WHAT NEEDS TO BE DONE: Only these lines, please: the first one of the records through the one containing "U4 pin C: OPTO -> CN3/2", retyped exactly, both ends included and pictures omitted.

ENTRIES SUPPLIED:
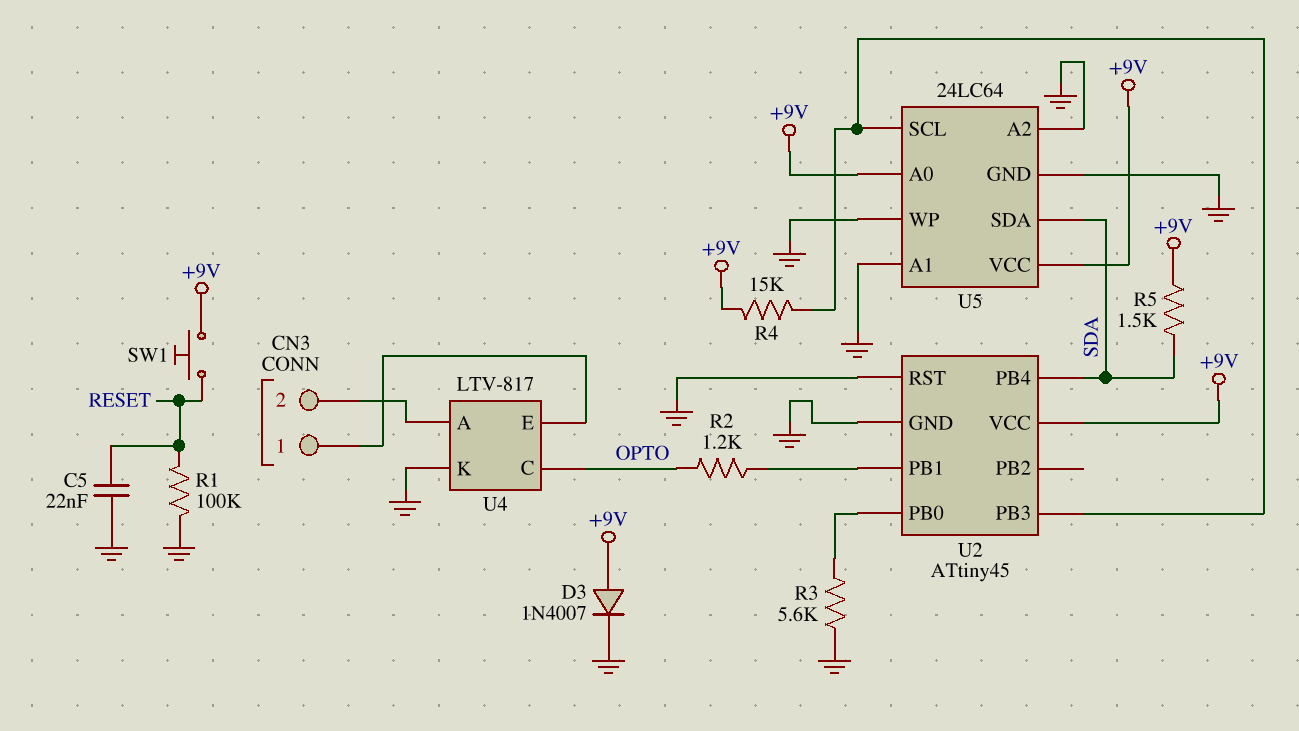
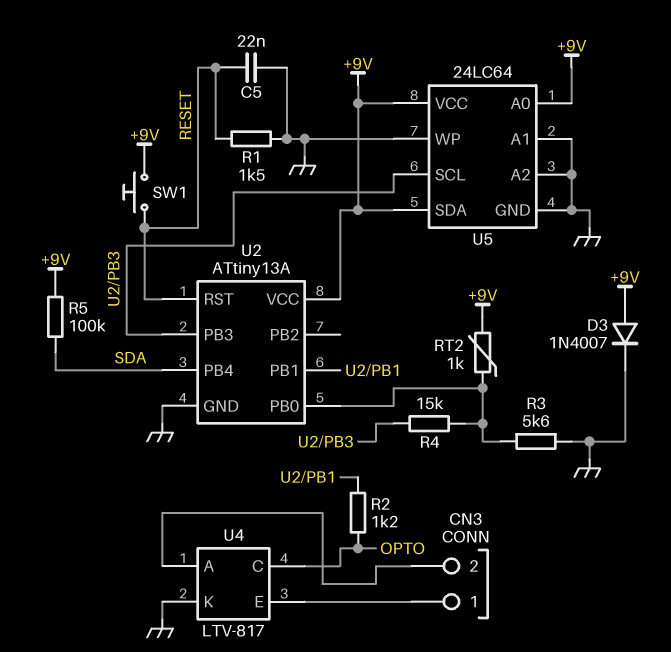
R1: 100k (GND, RESET) -> 1.5k (GND, RESET)
R4: 15k (+9V, U2/PB3) -> 15k (U2/PB0, U2/PB3)
R5: 1.5k (+9V, SDA) -> 100k (+9V, SDA)
RT2: none -> 1k (+9V, U2/PB0)
U2: ATtiny45 -> ATtiny13A
U2 pin RST: GND -> RESET
U5 pin SDA: SDA -> +9V

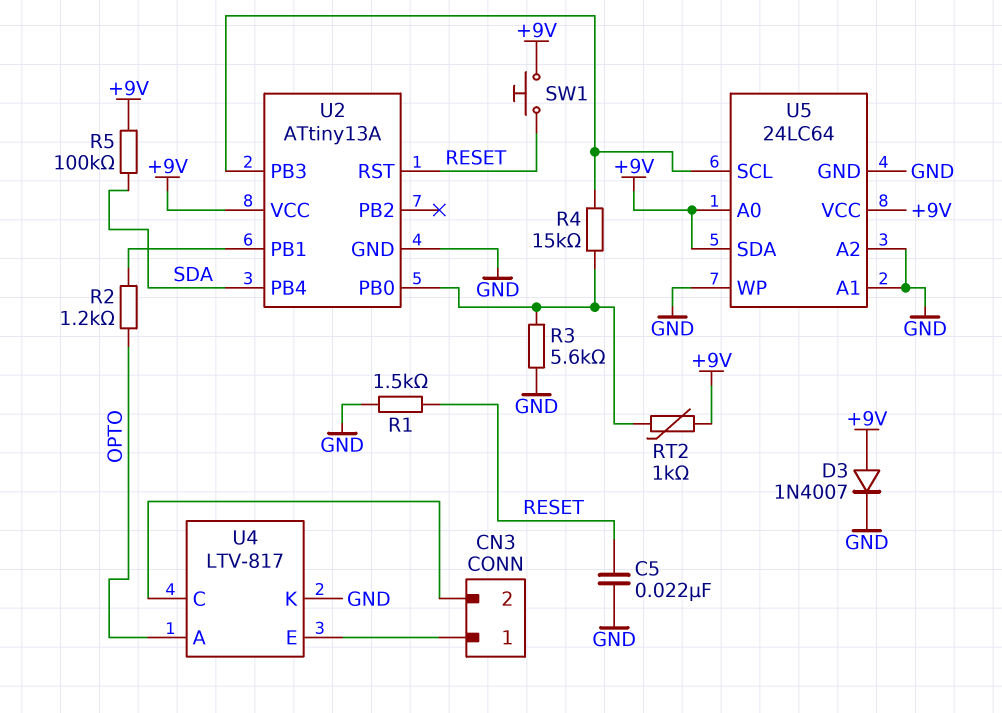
U4 pin A: CN3/2 -> OPTO
U4 pin C: OPTO -> CN3/2

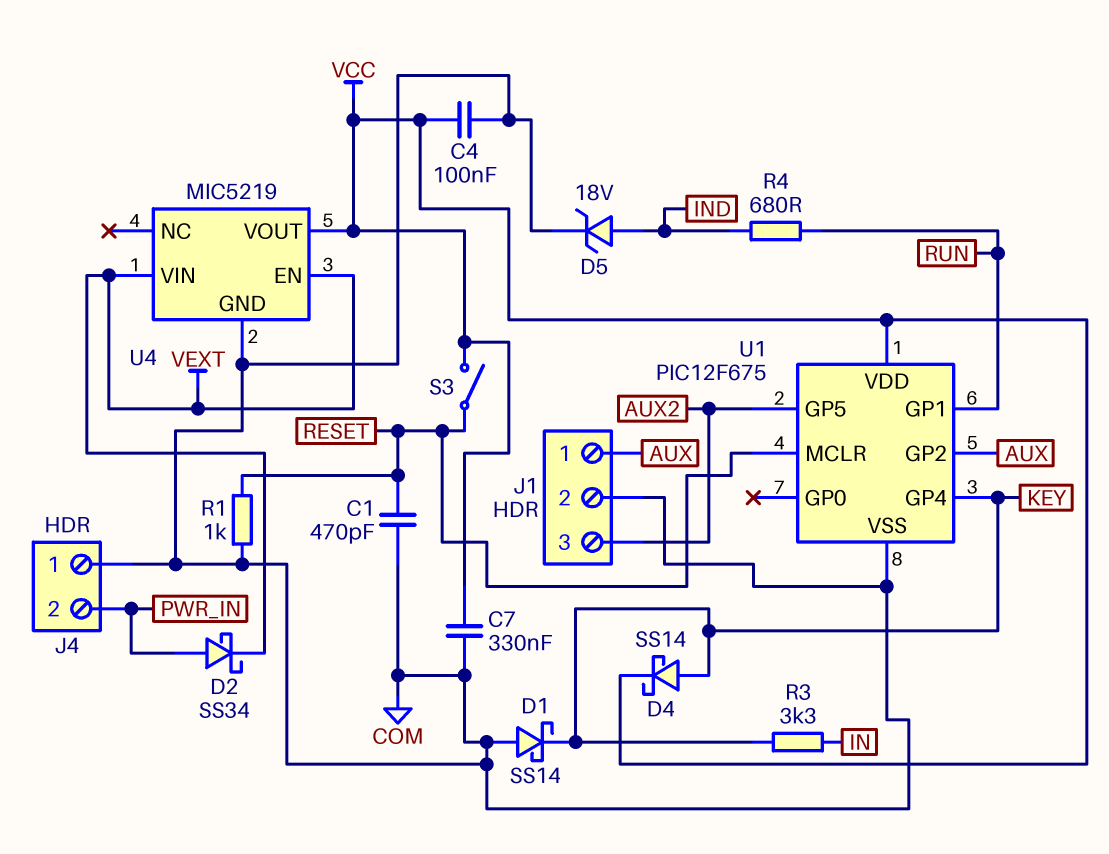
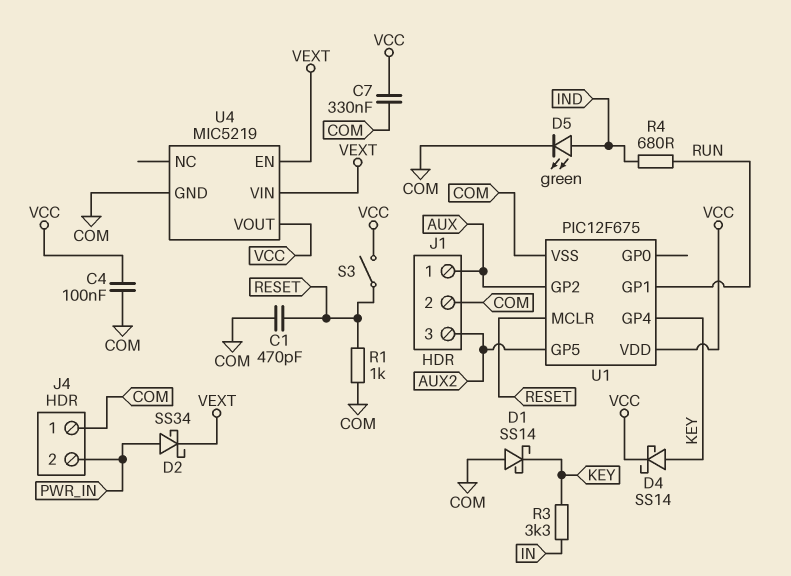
D5: zener 18V (A IND, K COM) -> LED green (A IND, K COM)

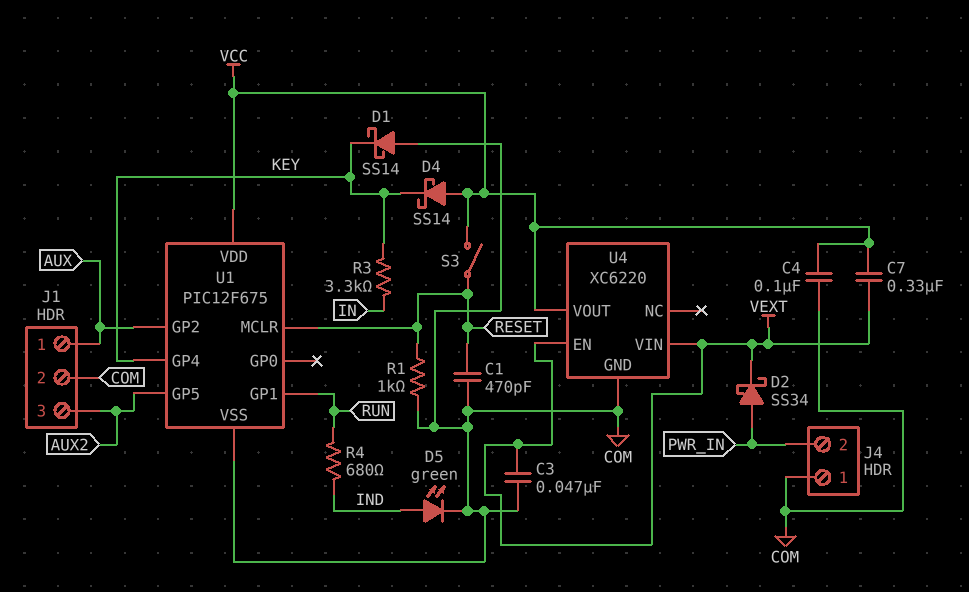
C3: none -> 47nF (COM, VEXT)
C7: 330nF (COM, VCC) -> 330nF (VCC, VEXT)
D4: schottky SS14 (A KEY, K VCC) -> schottky SS14 (A VCC, K KEY)
U4: MIC5219 -> XC6220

SOLUTION FOR THIS PROBLEM:
R1: 100k (GND, RESET) -> 1.5k (GND, RESET)
R4: 15k (+9V, U2/PB3) -> 15k (U2/PB0, U2/PB3)
R5: 1.5k (+9V, SDA) -> 100k (+9V, SDA)
RT2: none -> 1k (+9V, U2/PB0)
U2: ATtiny45 -> ATtiny13A
U2 pin RST: GND -> RESET
U5 pin SDA: SDA -> +9V

U4 pin A: CN3/2 -> OPTO
U4 pin C: OPTO -> CN3/2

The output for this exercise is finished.